▶ _EXERCISE BRIEF_: For the entries below, print exactly the lines between the line holding "C10: 1.5uF (plus -5V, minus DGND) -> none" and the line holding "R11: 6.8k (J5/2, N2) -> 27k (J5/2, N2)", inclusive, and nothing else.

▶ _Before-and-after change records_:
::::::::::
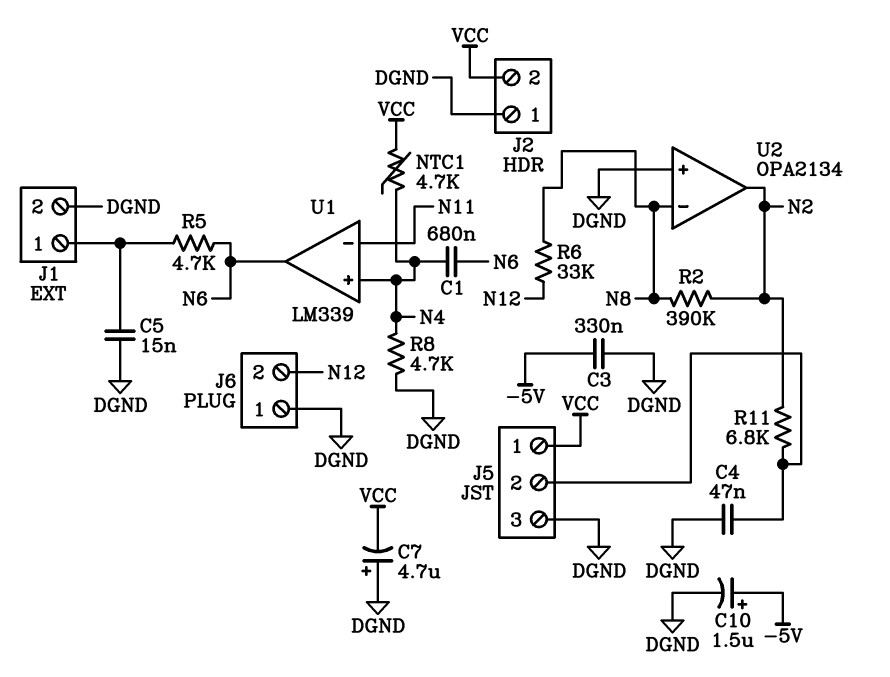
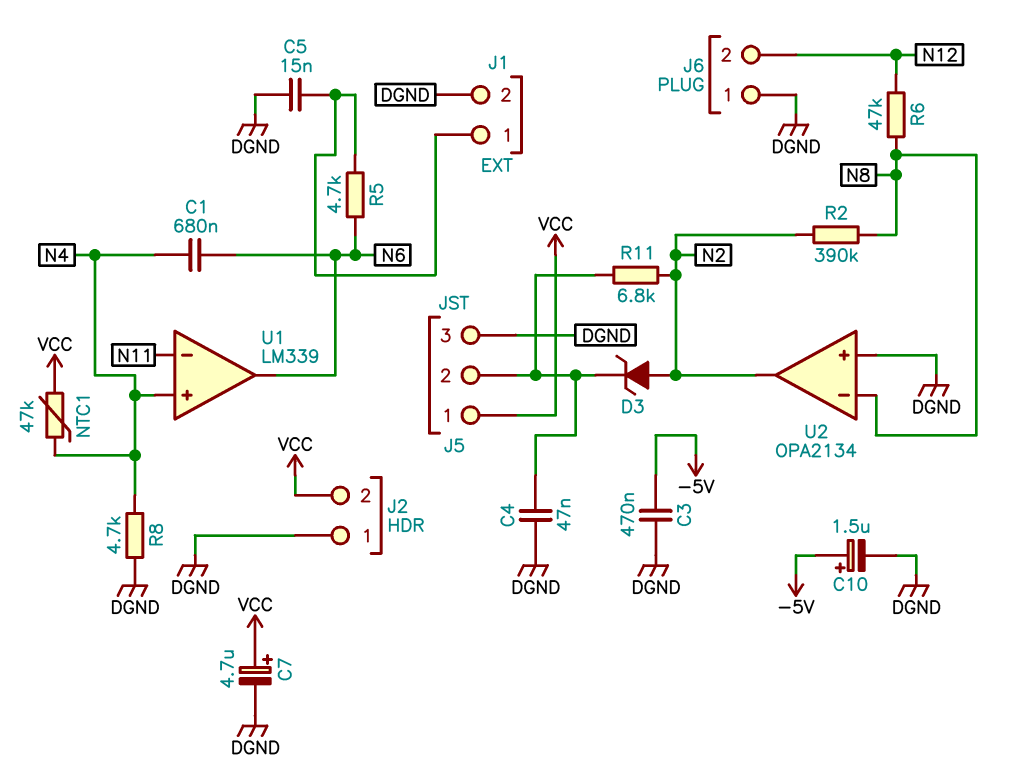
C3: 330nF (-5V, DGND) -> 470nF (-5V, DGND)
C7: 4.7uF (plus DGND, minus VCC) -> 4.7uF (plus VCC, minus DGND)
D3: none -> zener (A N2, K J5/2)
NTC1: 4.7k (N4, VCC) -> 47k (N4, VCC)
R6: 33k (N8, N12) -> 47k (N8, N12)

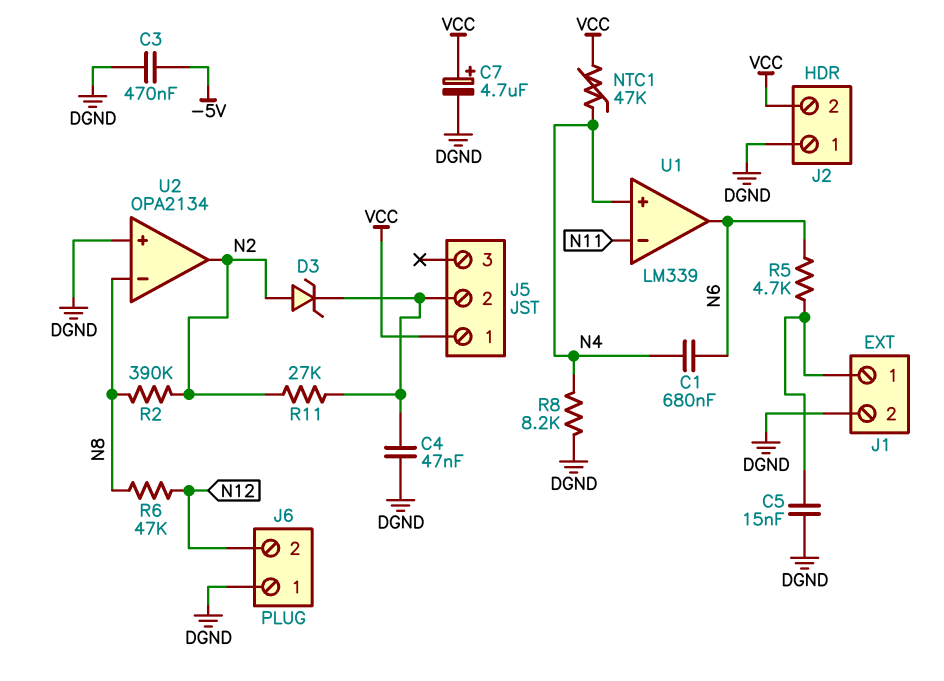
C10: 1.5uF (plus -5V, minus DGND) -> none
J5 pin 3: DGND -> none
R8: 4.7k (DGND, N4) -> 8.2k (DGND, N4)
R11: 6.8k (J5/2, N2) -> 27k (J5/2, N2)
::::::::::
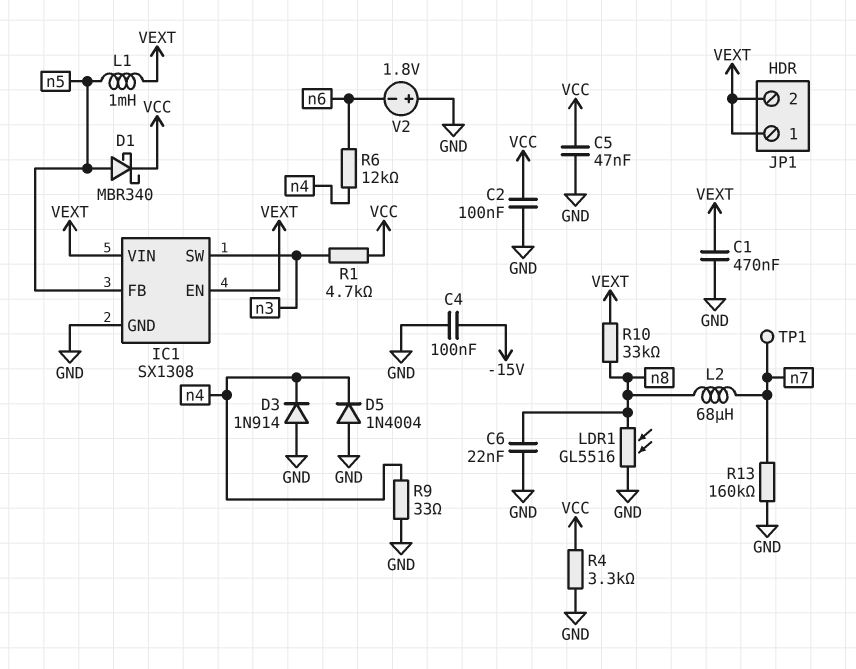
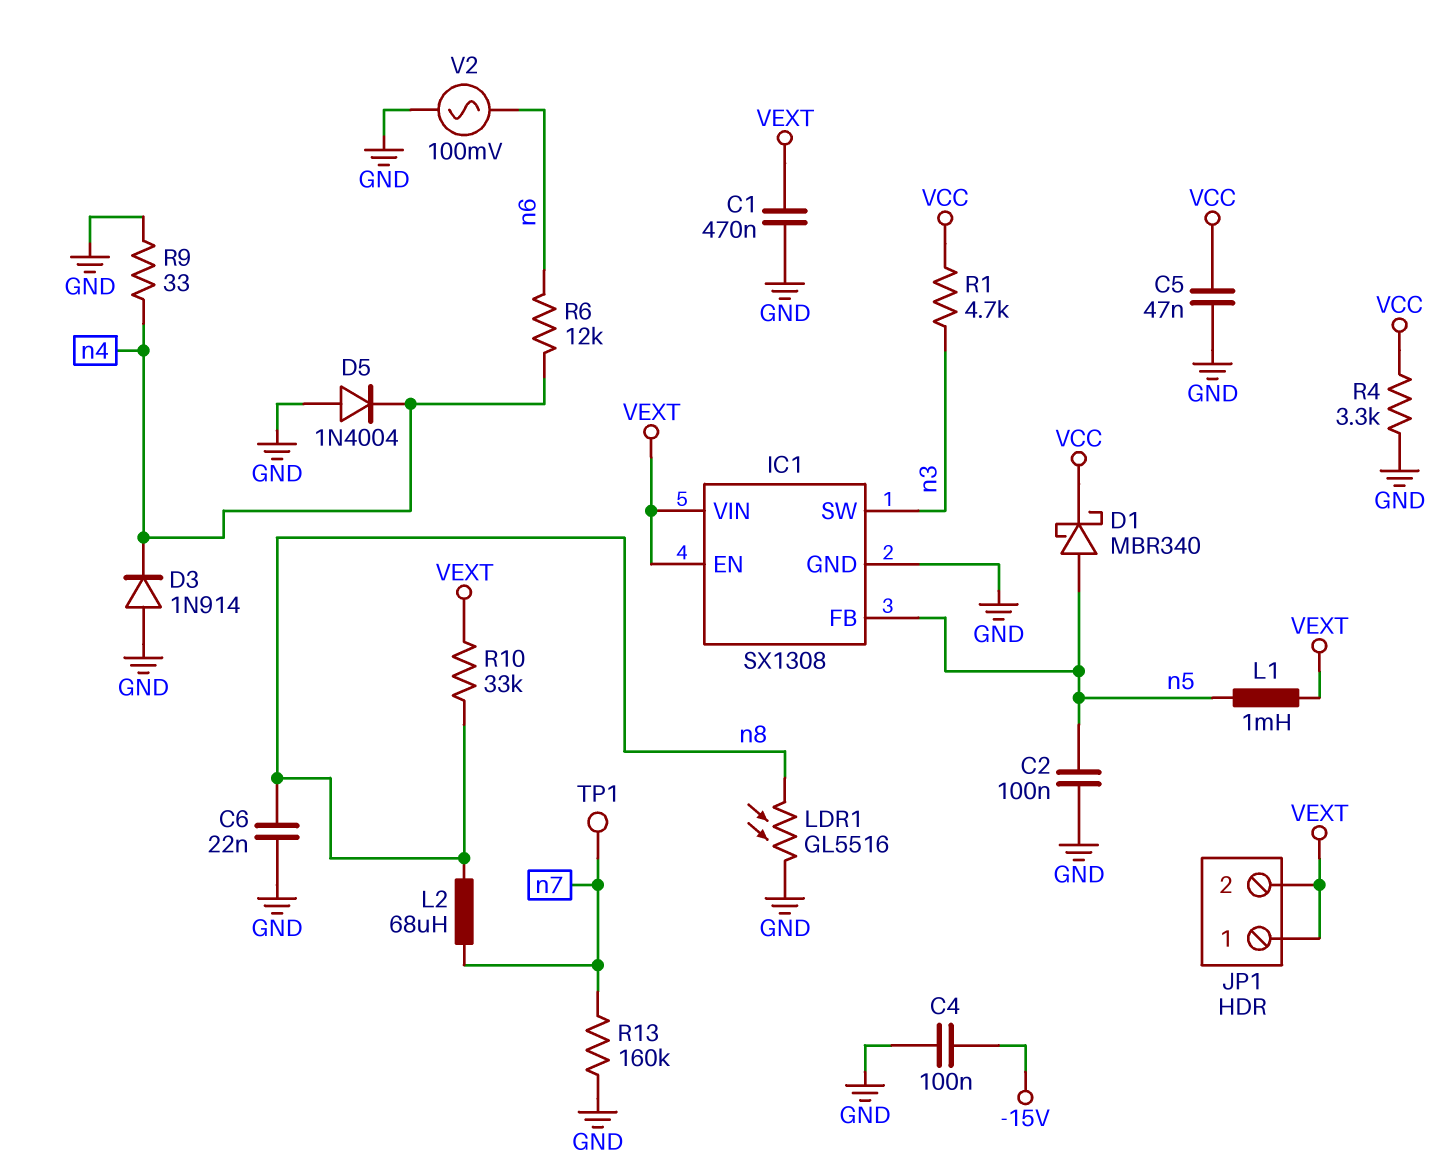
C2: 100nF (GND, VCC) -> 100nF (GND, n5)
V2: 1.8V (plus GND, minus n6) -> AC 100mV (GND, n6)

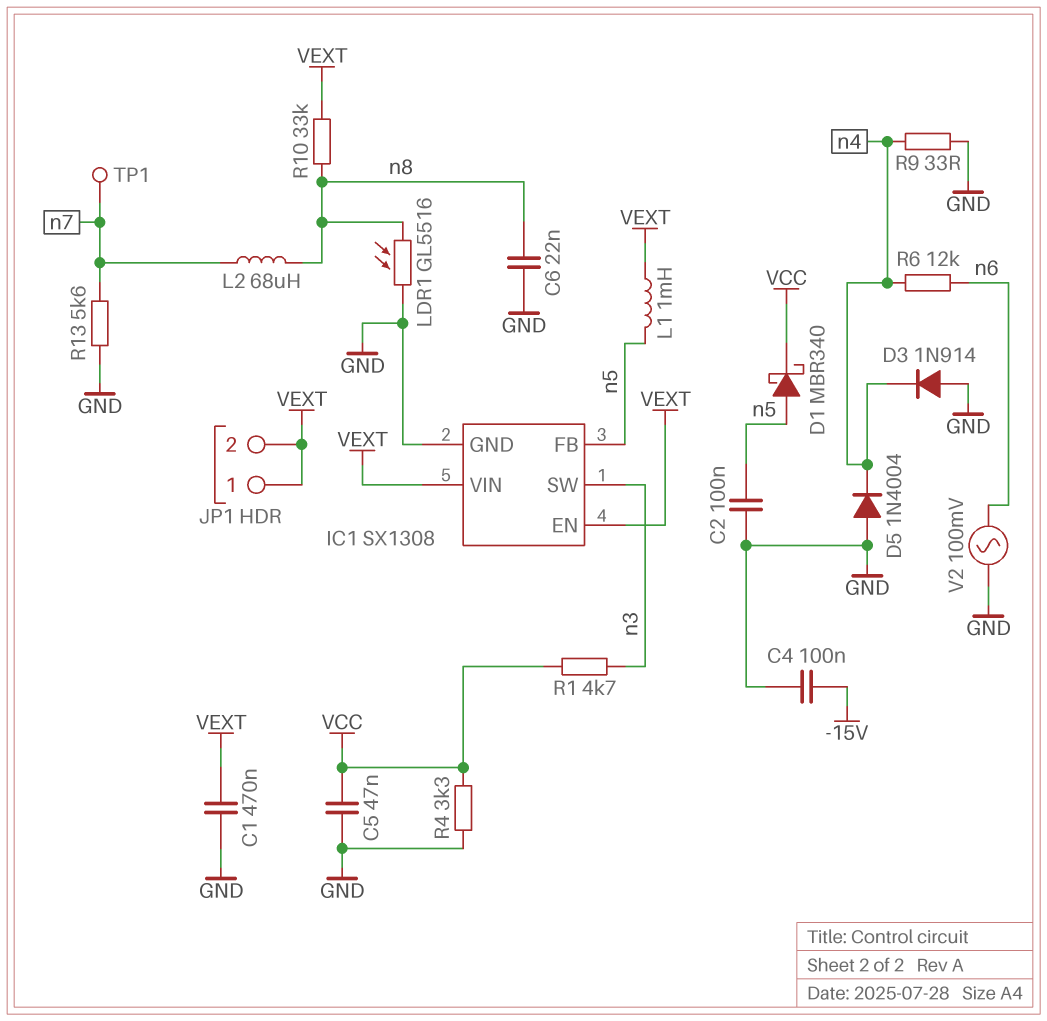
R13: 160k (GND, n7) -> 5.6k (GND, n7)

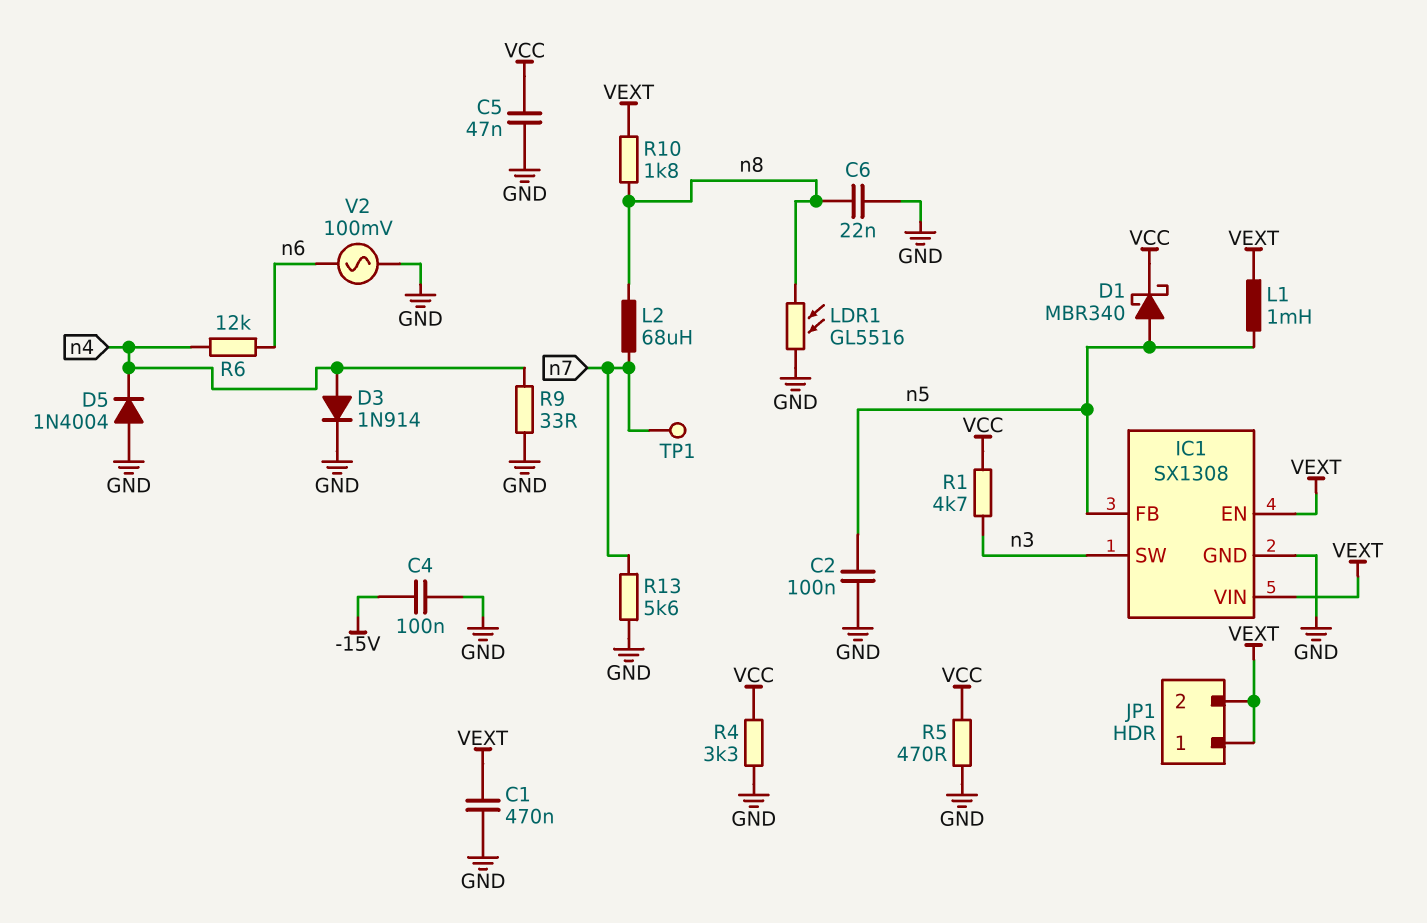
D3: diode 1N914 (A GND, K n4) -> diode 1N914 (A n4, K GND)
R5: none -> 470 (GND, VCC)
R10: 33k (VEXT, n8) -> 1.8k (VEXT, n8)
::::::::::
▶ _RESPONSE BELOW_:
C10: 1.5uF (plus -5V, minus DGND) -> none
J5 pin 3: DGND -> none
R8: 4.7k (DGND, N4) -> 8.2k (DGND, N4)
R11: 6.8k (J5/2, N2) -> 27k (J5/2, N2)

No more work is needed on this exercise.